Exercise instructions: Your task is to repeat the entries below exactly and to leave their images out.

BEGIN Information

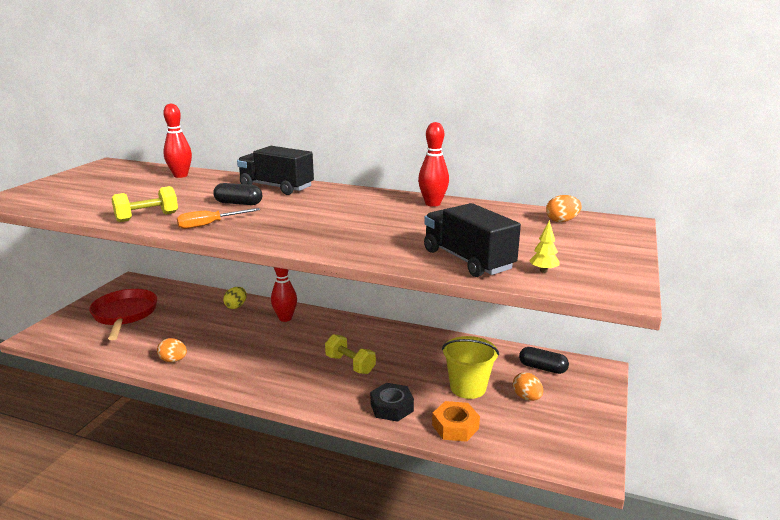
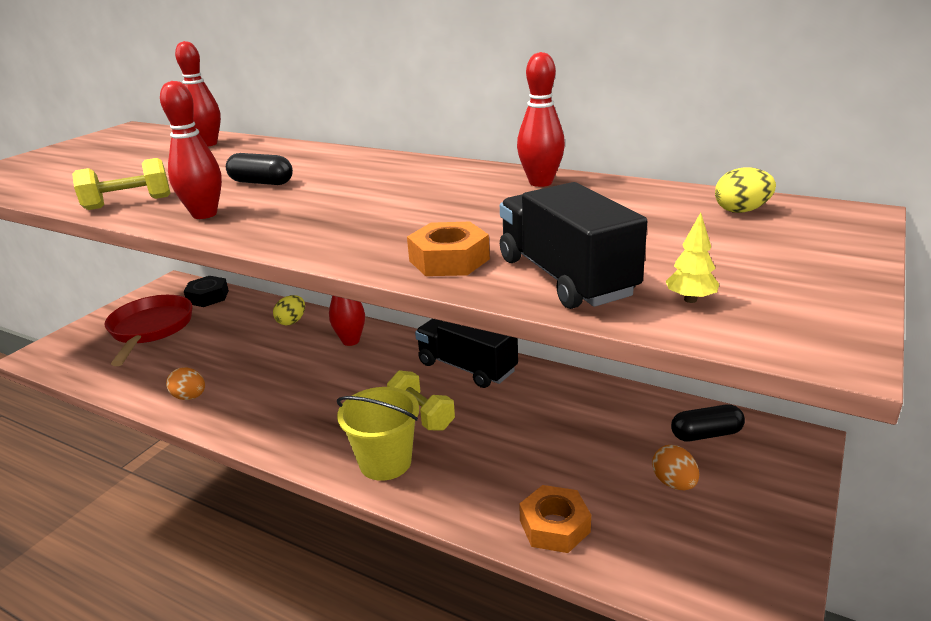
camera: 10 degrees right, 5 degrees up
orange screwdriver [177,208,260,229] -> red bowling pin [160,81,222,219]
black truck [237,146,314,195] -> black truck moved to [415,319,518,388]
black nut [370,383,414,422] -> black nut moved to [184,276,229,307]
yellow bucket [442,336,499,399] -> yellow bucket moved to [337,387,419,481]
black capsule [519,347,569,374] -> black capsule turned 45 degrees counterclockwise [671,404,745,441]
orange egg [546,195,582,222] -> yellow egg [715,167,776,213]
none -> orange nut [407,222,490,276]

END Information

Reply:
camera: 10 degrees right, 5 degrees up
orange screwdriver [177,208,260,229] -> red bowling pin [160,81,222,219]
black truck [237,146,314,195] -> black truck moved to [415,319,518,388]
black nut [370,383,414,422] -> black nut moved to [184,276,229,307]
yellow bucket [442,336,499,399] -> yellow bucket moved to [337,387,419,481]
black capsule [519,347,569,374] -> black capsule turned 45 degrees counterclockwise [671,404,745,441]
orange egg [546,195,582,222] -> yellow egg [715,167,776,213]
none -> orange nut [407,222,490,276]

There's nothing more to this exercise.